*** Opening Data excerpts ***

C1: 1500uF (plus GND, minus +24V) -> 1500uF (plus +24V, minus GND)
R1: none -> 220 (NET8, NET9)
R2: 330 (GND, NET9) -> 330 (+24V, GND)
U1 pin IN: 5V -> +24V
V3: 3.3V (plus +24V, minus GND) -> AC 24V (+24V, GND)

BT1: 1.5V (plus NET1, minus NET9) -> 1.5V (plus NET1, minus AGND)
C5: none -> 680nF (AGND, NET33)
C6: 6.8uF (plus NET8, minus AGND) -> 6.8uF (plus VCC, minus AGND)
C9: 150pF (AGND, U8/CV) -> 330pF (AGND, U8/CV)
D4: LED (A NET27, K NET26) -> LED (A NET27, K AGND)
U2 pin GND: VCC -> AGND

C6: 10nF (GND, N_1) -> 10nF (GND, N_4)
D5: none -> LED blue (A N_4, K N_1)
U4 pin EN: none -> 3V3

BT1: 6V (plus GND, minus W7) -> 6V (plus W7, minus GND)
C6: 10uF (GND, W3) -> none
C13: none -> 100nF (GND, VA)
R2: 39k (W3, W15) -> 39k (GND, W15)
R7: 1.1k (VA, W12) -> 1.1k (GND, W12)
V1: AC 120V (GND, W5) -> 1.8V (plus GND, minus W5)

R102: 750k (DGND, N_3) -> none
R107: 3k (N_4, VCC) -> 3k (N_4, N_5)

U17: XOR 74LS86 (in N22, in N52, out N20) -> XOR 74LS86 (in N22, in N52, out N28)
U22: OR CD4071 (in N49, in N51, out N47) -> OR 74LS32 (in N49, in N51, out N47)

*** Closing Data excerpts ***

Once more, write out the entries exactly as they were written.

» Result:
C1: 1500uF (plus GND, minus +24V) -> 1500uF (plus +24V, minus GND)
R1: none -> 220 (NET8, NET9)
R2: 330 (GND, NET9) -> 330 (+24V, GND)
U1 pin IN: 5V -> +24V
V3: 3.3V (plus +24V, minus GND) -> AC 24V (+24V, GND)

BT1: 1.5V (plus NET1, minus NET9) -> 1.5V (plus NET1, minus AGND)
C5: none -> 680nF (AGND, NET33)
C6: 6.8uF (plus NET8, minus AGND) -> 6.8uF (plus VCC, minus AGND)
C9: 150pF (AGND, U8/CV) -> 330pF (AGND, U8/CV)
D4: LED (A NET27, K NET26) -> LED (A NET27, K AGND)
U2 pin GND: VCC -> AGND

C6: 10nF (GND, N_1) -> 10nF (GND, N_4)
D5: none -> LED blue (A N_4, K N_1)
U4 pin EN: none -> 3V3

BT1: 6V (plus GND, minus W7) -> 6V (plus W7, minus GND)
C6: 10uF (GND, W3) -> none
C13: none -> 100nF (GND, VA)
R2: 39k (W3, W15) -> 39k (GND, W15)
R7: 1.1k (VA, W12) -> 1.1k (GND, W12)
V1: AC 120V (GND, W5) -> 1.8V (plus GND, minus W5)

R102: 750k (DGND, N_3) -> none
R107: 3k (N_4, VCC) -> 3k (N_4, N_5)

U17: XOR 74LS86 (in N22, in N52, out N20) -> XOR 74LS86 (in N22, in N52, out N28)
U22: OR CD4071 (in N49, in N51, out N47) -> OR 74LS32 (in N49, in N51, out N47)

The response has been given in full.